----- Information provided

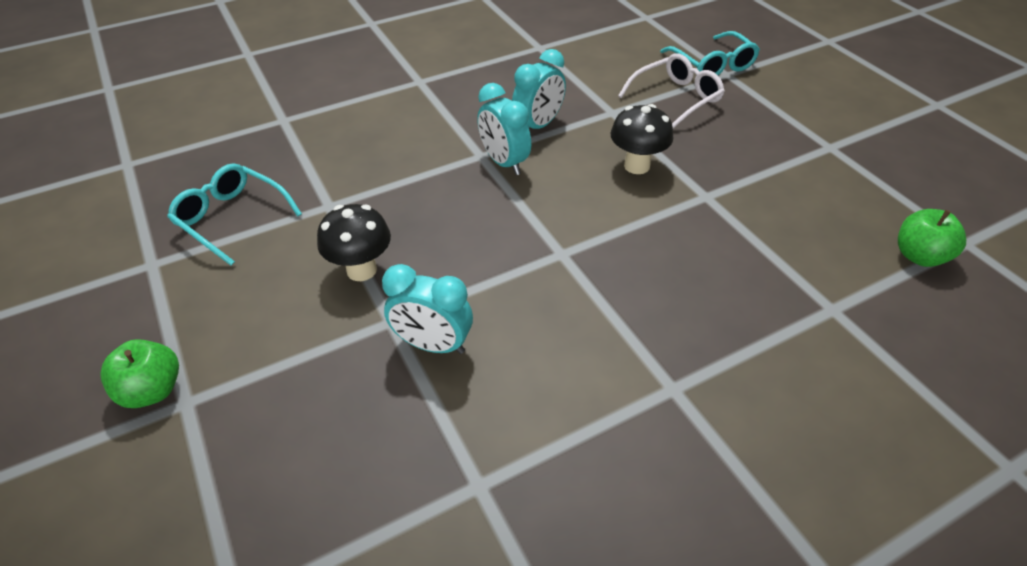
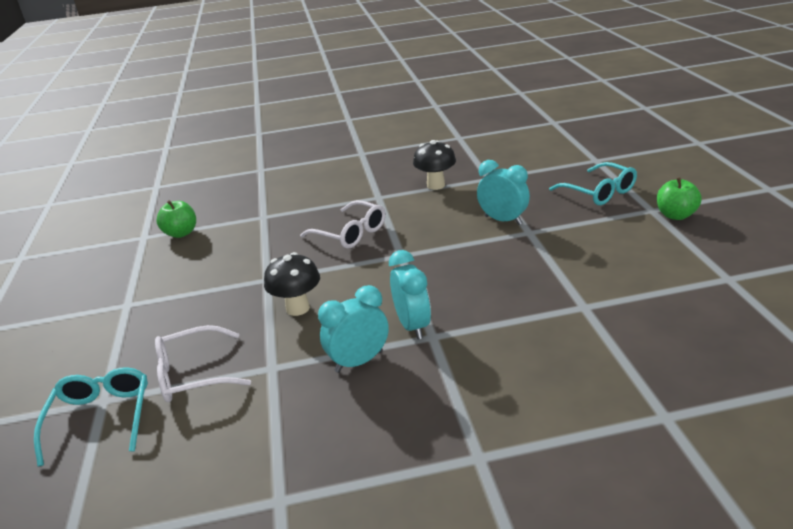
camera: 160 degrees left, 15 degrees down
(232, 218) = (674, 305): turquoise glasses -> turquoise glasses (599, 192)
(361, 270) = (550, 259): black mushroom -> black mushroom (436, 185)
(659, 286) = (350, 233): none -> white glasses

----------

◆ **Try it**:
Your copy must repeat the data word for word and show none of its images.

◆ **Output below**:
camera: 160 degrees left, 15 degrees down
(232, 218) = (674, 305): turquoise glasses -> turquoise glasses (599, 192)
(361, 270) = (550, 259): black mushroom -> black mushroom (436, 185)
(659, 286) = (350, 233): none -> white glasses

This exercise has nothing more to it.